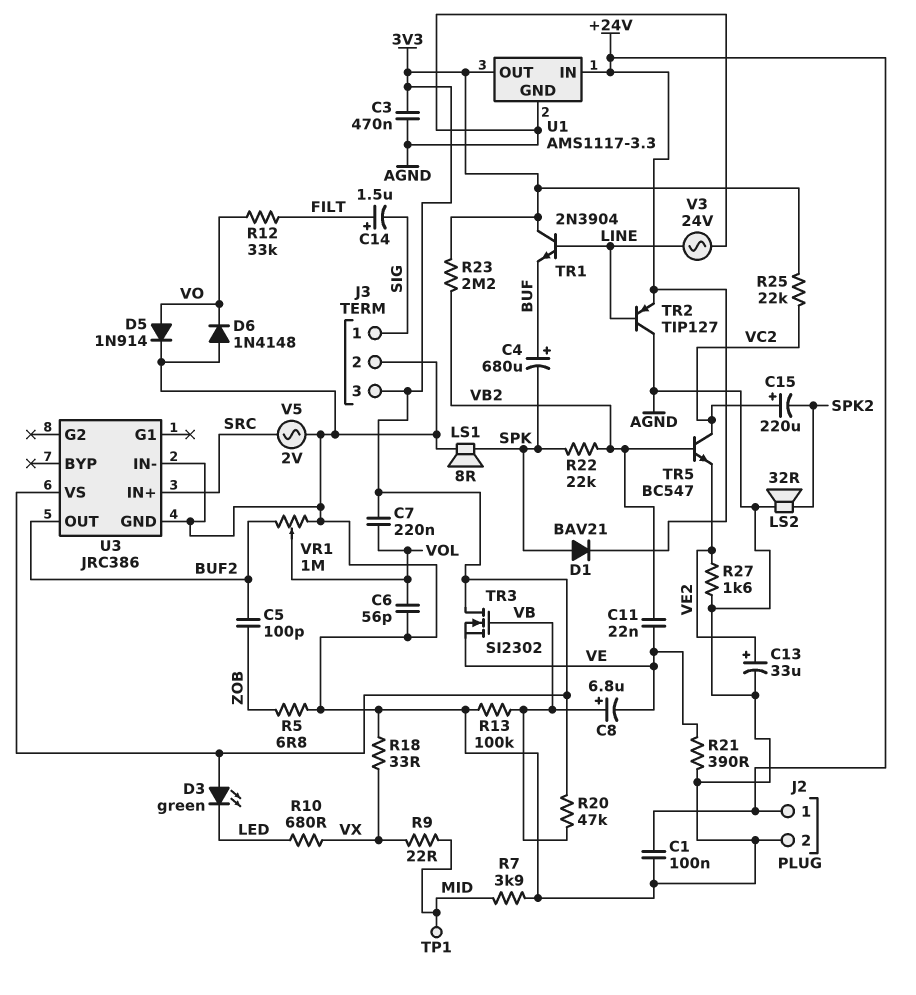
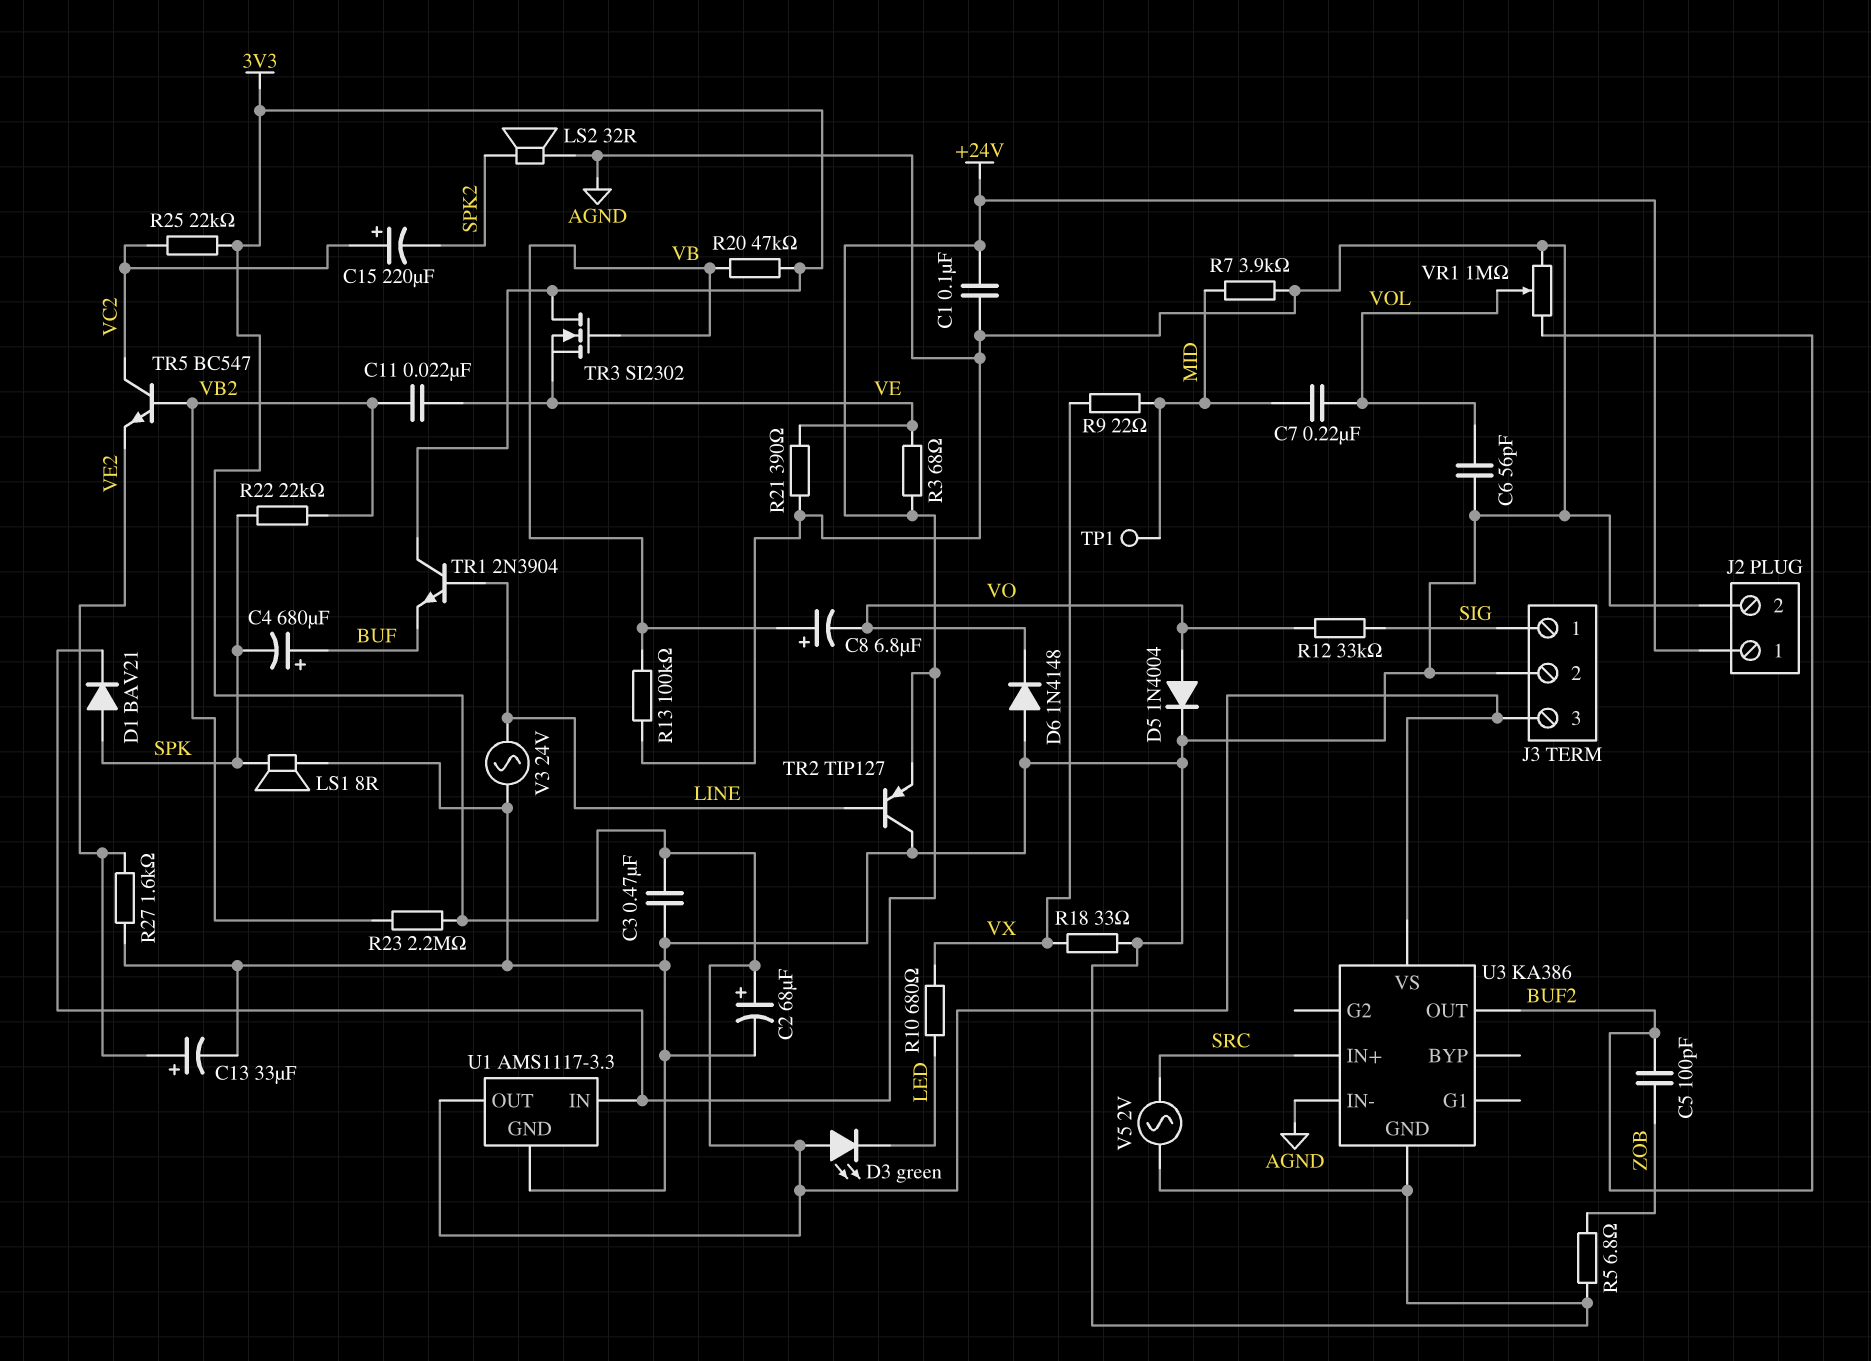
C2: none -> 68uF (plus 3V3, minus AGND)
C7: 220nF (3V3, VOL) -> 220nF (MID, VOL)
C8: 6.8uF (plus VB, minus VE) -> 6.8uF (plus VB, minus VO)
C14: 1.5uF (plus FILT, minus SIG) -> none
D5: diode 1N914 (A VO, K AGND) -> diode 1N4004 (A VO, K AGND)
R3: none -> 68 (+24V, VE)
R12: 33k (FILT, VO) -> 33k (SIG, VO)
U3: JRC386 -> KA386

● **Aim of the task**:
Repeat all of the records verbatim, leaving out the pictures.

● **Exercise answer**:
C2: none -> 68uF (plus 3V3, minus AGND)
C7: 220nF (3V3, VOL) -> 220nF (MID, VOL)
C8: 6.8uF (plus VB, minus VE) -> 6.8uF (plus VB, minus VO)
C14: 1.5uF (plus FILT, minus SIG) -> none
D5: diode 1N914 (A VO, K AGND) -> diode 1N4004 (A VO, K AGND)
R3: none -> 68 (+24V, VE)
R12: 33k (FILT, VO) -> 33k (SIG, VO)
U3: JRC386 -> KA386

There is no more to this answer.